■ **WHAT IS REQUIRED**: Beginning with the line that holds "[(608,453),(608,433),(597,433),(595,452),(608,453)]", write out each line exactly as it stands until the end of the data, and include no pictures.

Segmentation polygon data
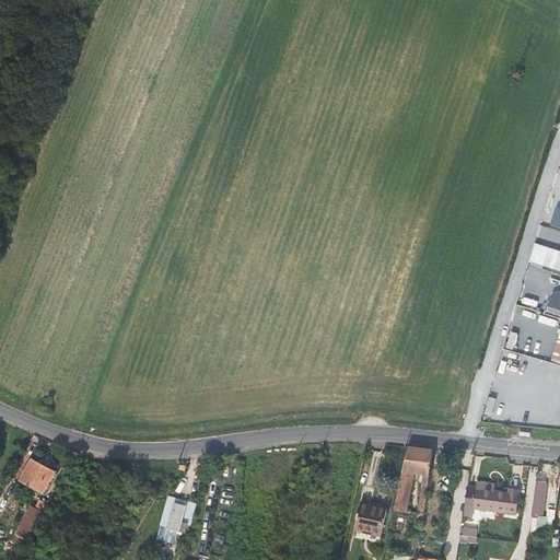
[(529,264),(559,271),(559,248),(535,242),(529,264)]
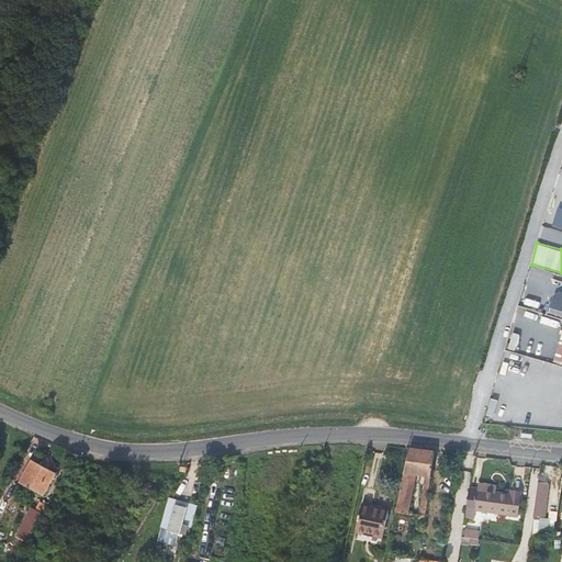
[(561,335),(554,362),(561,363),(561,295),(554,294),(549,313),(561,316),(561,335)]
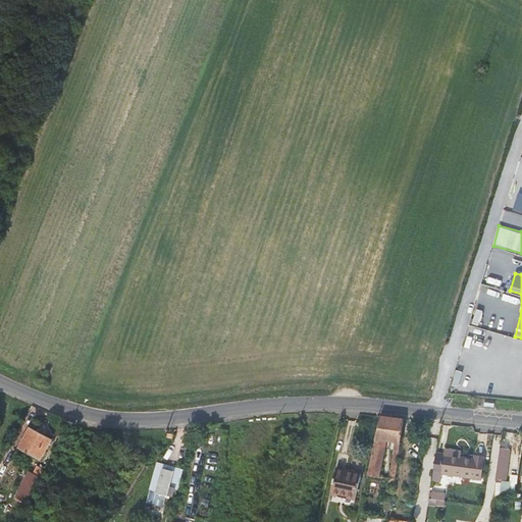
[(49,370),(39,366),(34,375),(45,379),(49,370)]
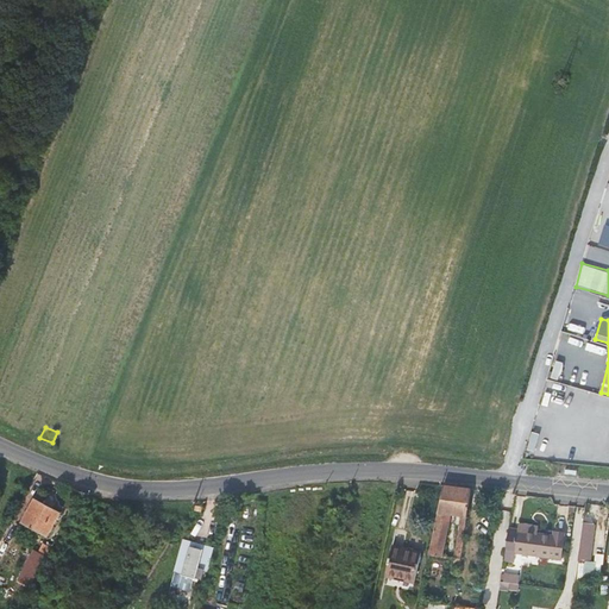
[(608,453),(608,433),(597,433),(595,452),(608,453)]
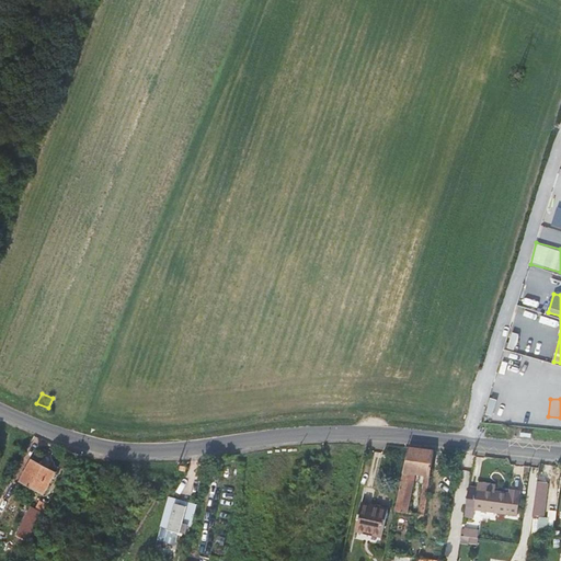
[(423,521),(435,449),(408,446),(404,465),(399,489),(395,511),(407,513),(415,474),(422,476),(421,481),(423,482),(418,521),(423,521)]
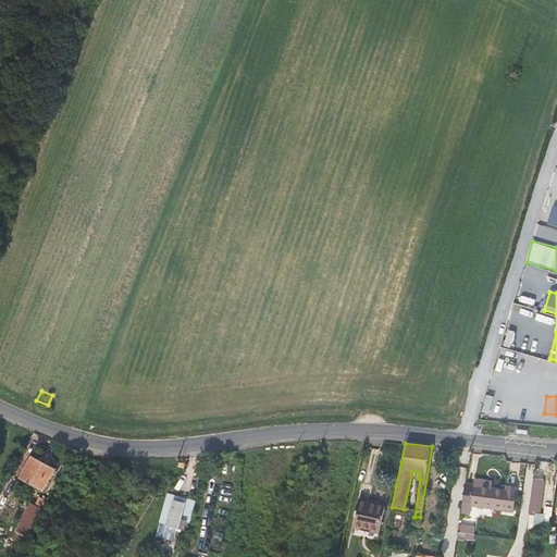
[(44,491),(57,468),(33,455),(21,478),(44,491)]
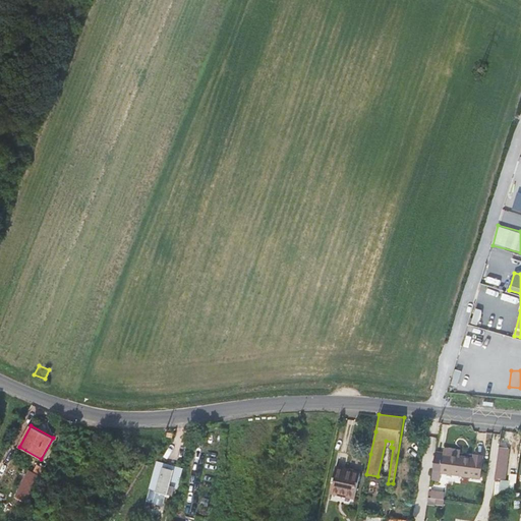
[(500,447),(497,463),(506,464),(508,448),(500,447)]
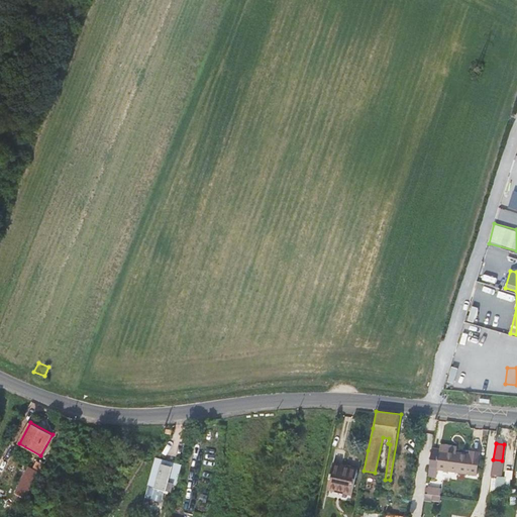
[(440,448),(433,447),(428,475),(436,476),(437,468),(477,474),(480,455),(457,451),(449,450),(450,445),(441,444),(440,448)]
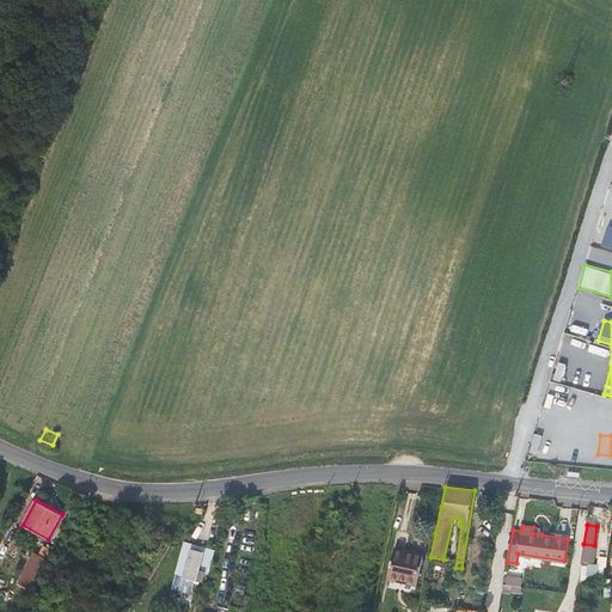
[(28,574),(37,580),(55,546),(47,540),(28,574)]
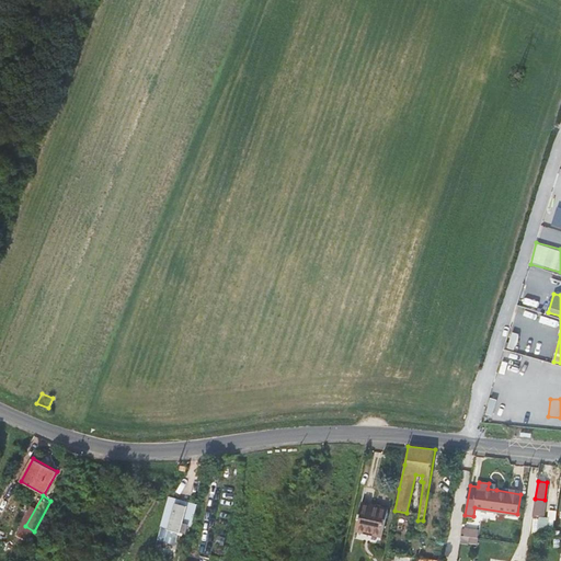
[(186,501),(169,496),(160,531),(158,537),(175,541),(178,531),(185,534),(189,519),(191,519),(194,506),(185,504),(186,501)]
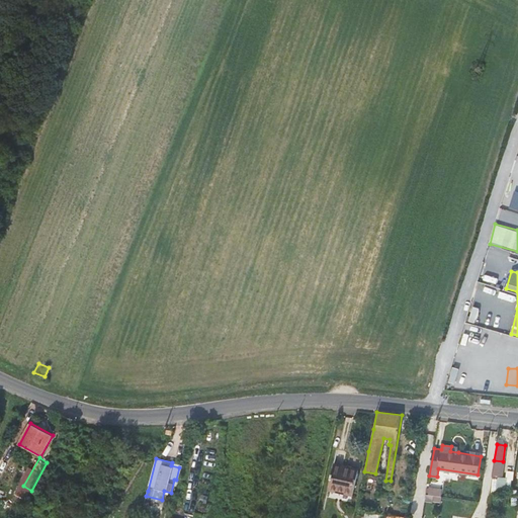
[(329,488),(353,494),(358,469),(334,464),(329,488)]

■ **RESPONSE AREA**:
[(608,453),(608,433),(597,433),(595,452),(608,453)]
[(423,521),(435,449),(408,446),(404,465),(399,489),(395,511),(407,513),(415,474),(422,476),(421,481),(423,482),(418,521),(423,521)]
[(44,491),(57,468),(33,455),(21,478),(44,491)]
[(500,447),(497,463),(506,464),(508,448),(500,447)]
[(440,448),(433,447),(428,475),(436,476),(437,468),(477,474),(480,455),(457,451),(449,450),(450,445),(441,444),(440,448)]
[(28,574),(37,580),(55,546),(47,540),(28,574)]
[(186,501),(169,496),(160,531),(158,537),(175,541),(178,531),(185,534),(189,519),(191,519),(194,506),(185,504),(186,501)]
[(329,488),(353,494),(358,469),(334,464),(329,488)]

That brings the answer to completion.